→ **WHAT TO WORK ON**
Reproduce the material below line for line, with no change to any character.

→ **DATA SUPPLIED**
>> begin

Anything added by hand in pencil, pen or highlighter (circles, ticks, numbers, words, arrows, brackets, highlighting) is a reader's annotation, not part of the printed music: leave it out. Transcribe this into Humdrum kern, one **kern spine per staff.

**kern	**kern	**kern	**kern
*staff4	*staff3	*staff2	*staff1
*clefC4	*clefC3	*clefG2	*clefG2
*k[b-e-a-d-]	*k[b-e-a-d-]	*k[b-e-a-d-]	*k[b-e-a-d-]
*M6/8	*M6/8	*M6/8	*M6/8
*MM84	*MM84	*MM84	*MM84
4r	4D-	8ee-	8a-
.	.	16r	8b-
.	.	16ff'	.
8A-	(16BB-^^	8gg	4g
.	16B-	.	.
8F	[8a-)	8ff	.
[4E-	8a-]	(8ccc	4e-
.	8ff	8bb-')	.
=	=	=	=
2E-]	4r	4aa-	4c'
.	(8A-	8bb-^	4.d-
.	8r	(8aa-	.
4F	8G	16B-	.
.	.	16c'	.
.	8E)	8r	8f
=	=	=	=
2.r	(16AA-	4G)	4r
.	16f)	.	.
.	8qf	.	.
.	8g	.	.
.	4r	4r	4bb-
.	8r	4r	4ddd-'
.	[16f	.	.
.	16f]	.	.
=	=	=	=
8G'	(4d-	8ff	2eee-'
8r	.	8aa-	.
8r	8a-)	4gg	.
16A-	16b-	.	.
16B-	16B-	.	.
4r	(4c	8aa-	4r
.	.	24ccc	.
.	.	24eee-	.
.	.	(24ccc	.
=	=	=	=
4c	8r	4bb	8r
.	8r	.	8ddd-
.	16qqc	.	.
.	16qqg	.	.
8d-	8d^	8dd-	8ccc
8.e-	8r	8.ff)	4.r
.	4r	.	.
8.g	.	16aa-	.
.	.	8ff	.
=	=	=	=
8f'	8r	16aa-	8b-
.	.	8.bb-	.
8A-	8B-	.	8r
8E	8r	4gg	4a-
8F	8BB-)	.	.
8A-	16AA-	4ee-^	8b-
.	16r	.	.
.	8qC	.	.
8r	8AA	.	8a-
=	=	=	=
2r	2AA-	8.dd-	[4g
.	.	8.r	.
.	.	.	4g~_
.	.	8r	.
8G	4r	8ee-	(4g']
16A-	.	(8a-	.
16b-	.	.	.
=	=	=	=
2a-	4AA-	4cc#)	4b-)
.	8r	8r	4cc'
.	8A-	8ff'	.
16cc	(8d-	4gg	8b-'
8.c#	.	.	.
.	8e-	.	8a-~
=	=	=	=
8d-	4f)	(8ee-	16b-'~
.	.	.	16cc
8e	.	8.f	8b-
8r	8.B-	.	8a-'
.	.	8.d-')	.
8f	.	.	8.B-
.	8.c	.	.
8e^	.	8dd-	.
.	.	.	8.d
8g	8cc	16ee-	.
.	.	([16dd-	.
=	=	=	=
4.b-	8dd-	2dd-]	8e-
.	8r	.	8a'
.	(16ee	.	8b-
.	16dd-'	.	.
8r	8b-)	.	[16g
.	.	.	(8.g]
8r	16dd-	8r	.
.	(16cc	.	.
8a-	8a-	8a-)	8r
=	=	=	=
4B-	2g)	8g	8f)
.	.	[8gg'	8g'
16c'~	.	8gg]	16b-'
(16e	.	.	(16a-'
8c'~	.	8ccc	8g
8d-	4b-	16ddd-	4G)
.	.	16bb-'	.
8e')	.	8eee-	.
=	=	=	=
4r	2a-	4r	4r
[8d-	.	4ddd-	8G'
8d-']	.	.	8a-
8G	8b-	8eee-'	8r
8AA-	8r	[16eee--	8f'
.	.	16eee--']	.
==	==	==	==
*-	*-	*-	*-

>> end

→ **WORKED ANSWER**
Anything added by hand in pencil, pen or highlighter (circles, ticks, numbers, words, arrows, brackets, highlighting) is a reader's annotation, not part of the printed music: leave it out. Transcribe this into Humdrum kern, one **kern spine per staff.

**kern	**kern	**kern	**kern
*staff4	*staff3	*staff2	*staff1
*clefC4	*clefC3	*clefG2	*clefG2
*k[b-e-a-d-]	*k[b-e-a-d-]	*k[b-e-a-d-]	*k[b-e-a-d-]
*M6/8	*M6/8	*M6/8	*M6/8
*MM84	*MM84	*MM84	*MM84
4r	4D-	8ee-	8a-
.	.	16r	8b-
.	.	16ff'	.
8A-	(16BB-^^	8gg	4g
.	16B-	.	.
8F	[8a-)	8ff	.
[4E-	8a-]	(8ccc	4e-
.	8ff	8bb-')	.
=	=	=	=
2E-]	4r	4aa-	4c'
.	(8A-	8bb-^	4.d-
.	8r	(8aa-	.
4F	8G	16B-	.
.	.	16c'	.
.	8E)	8r	8f
=	=	=	=
2.r	(16AA-	4G)	4r
.	16f)	.	.
.	8qf	.	.
.	8g	.	.
.	4r	4r	4bb-
.	8r	4r	4ddd-'
.	[16f	.	.
.	16f]	.	.
=	=	=	=
8G'	(4d-	8ff	2eee-'
8r	.	8aa-	.
8r	8a-)	4gg	.
16A-	16b-	.	.
16B-	16B-	.	.
4r	(4c	8aa-	4r
.	.	24ccc	.
.	.	24eee-	.
.	.	(24ccc	.
=	=	=	=
4c	8r	4bb	8r
.	8r	.	8ddd-
.	16qqc	.	.
.	16qqg	.	.
8d-	8d^	8dd-	8ccc
8.e-	8r	8.ff)	4.r
.	4r	.	.
8.g	.	16aa-	.
.	.	8ff	.
=	=	=	=
8f'	8r	16aa-	8b-
.	.	8.bb-	.
8A-	8B-	.	8r
8E	8r	4gg	4a-
8F	8BB-)	.	.
8A-	16AA-	4ee-^	8b-
.	16r	.	.
.	8qC	.	.
8r	8AA	.	8a-
=	=	=	=
2r	2AA-	8.dd-	[4g
.	.	8.r	.
.	.	.	4g~_
.	.	8r	.
8G	4r	8ee-	(4g']
16A-	.	(8a-	.
16b-	.	.	.
=	=	=	=
2a-	4AA-	4cc#)	4b-)
.	8r	8r	4cc'
.	8A-	8ff'	.
16cc	(8d-	4gg	8b-'
8.c#	.	.	.
.	8e-	.	8a-~
=	=	=	=
8d-	4f)	(8ee-	16b-'~
.	.	.	16cc
8e	.	8.f	8b-
8r	8.B-	.	8a-'
.	.	8.d-')	.
8f	.	.	8.B-
.	8.c	.	.
8e^	.	8dd-	.
.	.	.	8.d
8g	8cc	16ee-	.
.	.	([16dd-	.
=	=	=	=
4.b-	8dd-	2dd-]	8e-
.	8r	.	8a'
.	(16ee	.	8b-
.	16dd-'	.	.
8r	8b-)	.	[16g
.	.	.	(8.g]
8r	16dd-	8r	.
.	(16cc	.	.
8a-	8a-	8a-)	8r
=	=	=	=
4B-	2g)	8g	8f)
.	.	[8gg'	8g'
16c'~	.	8gg]	16b-'
(16e	.	.	(16a-'
8c'~	.	8ccc	8g
8d-	4b-	16ddd-	4G)
.	.	16bb-'	.
8e')	.	8eee-	.
=	=	=	=
4r	2a-	4r	4r
[8d-	.	4ddd-	8G'
8d-']	.	.	8a-
8G	8b-	8eee-'	8r
8AA-	8r	[16eee--	8f'
.	.	16eee--']	.
==	==	==	==
*-	*-	*-	*-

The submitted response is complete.